** EXERCISE **
Exact copies of all entries are needed. Pictures are to be left out.

** DATASET EXTRACT **
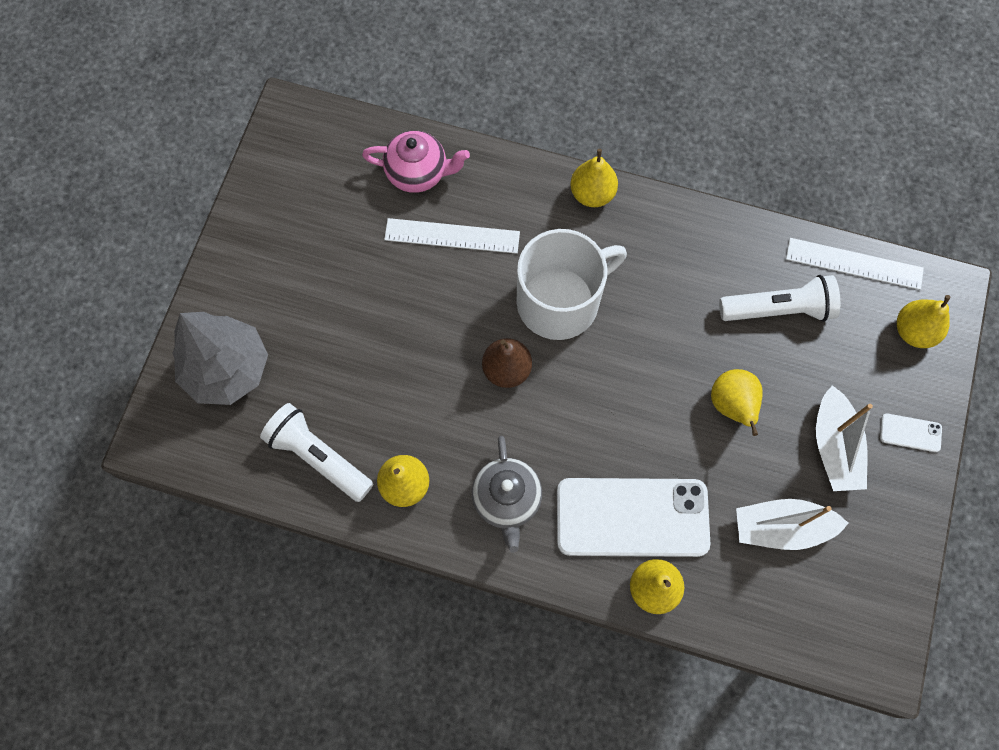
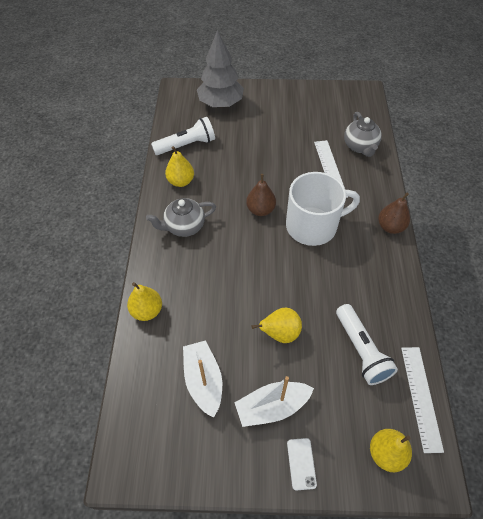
camera: 75 degrees right, 15 degrees down
white flashlight [260,403,373,502] -> white flashlight turned 45 degrees clockwise [151,117,215,155]
pink teapot [362,131,470,193] -> grey teapot [344,112,382,157]
white mug [517,229,627,340] -> white mug turned 60 degrees counterclockwise [286,172,360,246]
white phone [557,478,710,557] -> none
yellow pear [570,149,618,207] -> brown pear [378,192,410,234]

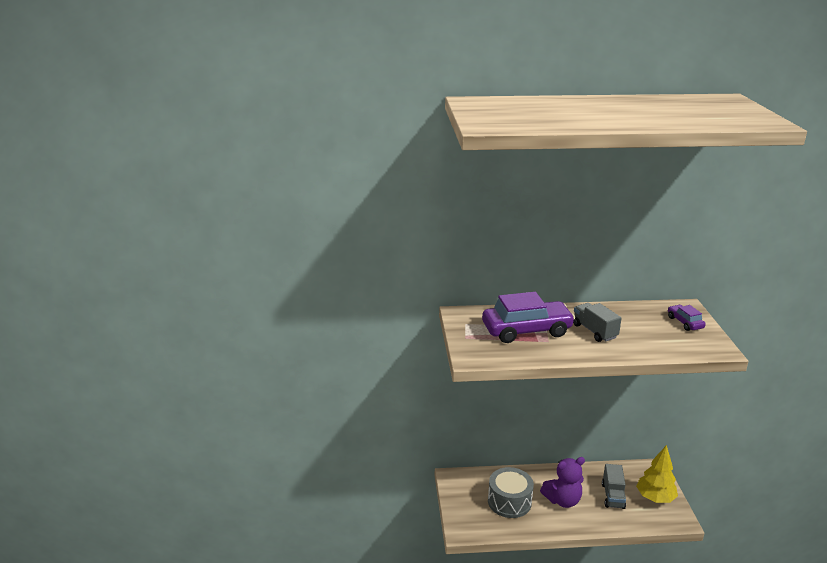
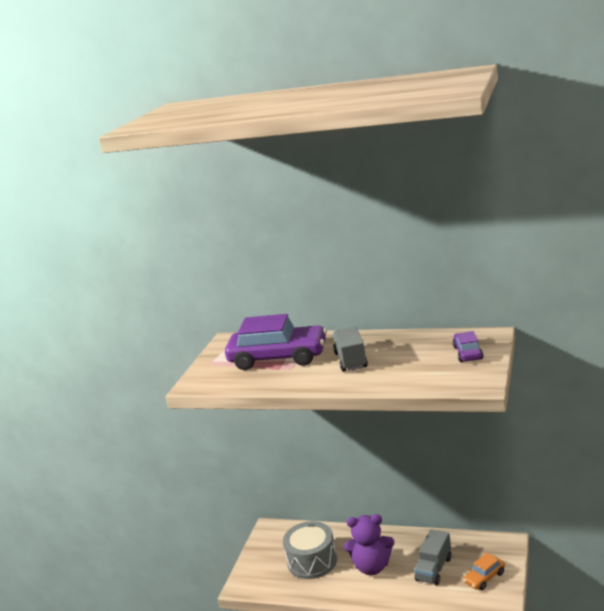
camera: 25 degrees right, 5 degrees down
yellow tree [636,445,678,503] -> orange car [463,553,505,590]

** THE COMPLETED TASK **
camera: 75 degrees right, 15 degrees down
white flashlight [260,403,373,502] -> white flashlight turned 45 degrees clockwise [151,117,215,155]
pink teapot [362,131,470,193] -> grey teapot [344,112,382,157]
white mug [517,229,627,340] -> white mug turned 60 degrees counterclockwise [286,172,360,246]
white phone [557,478,710,557] -> none
yellow pear [570,149,618,207] -> brown pear [378,192,410,234]

camera: 25 degrees right, 5 degrees down
yellow tree [636,445,678,503] -> orange car [463,553,505,590]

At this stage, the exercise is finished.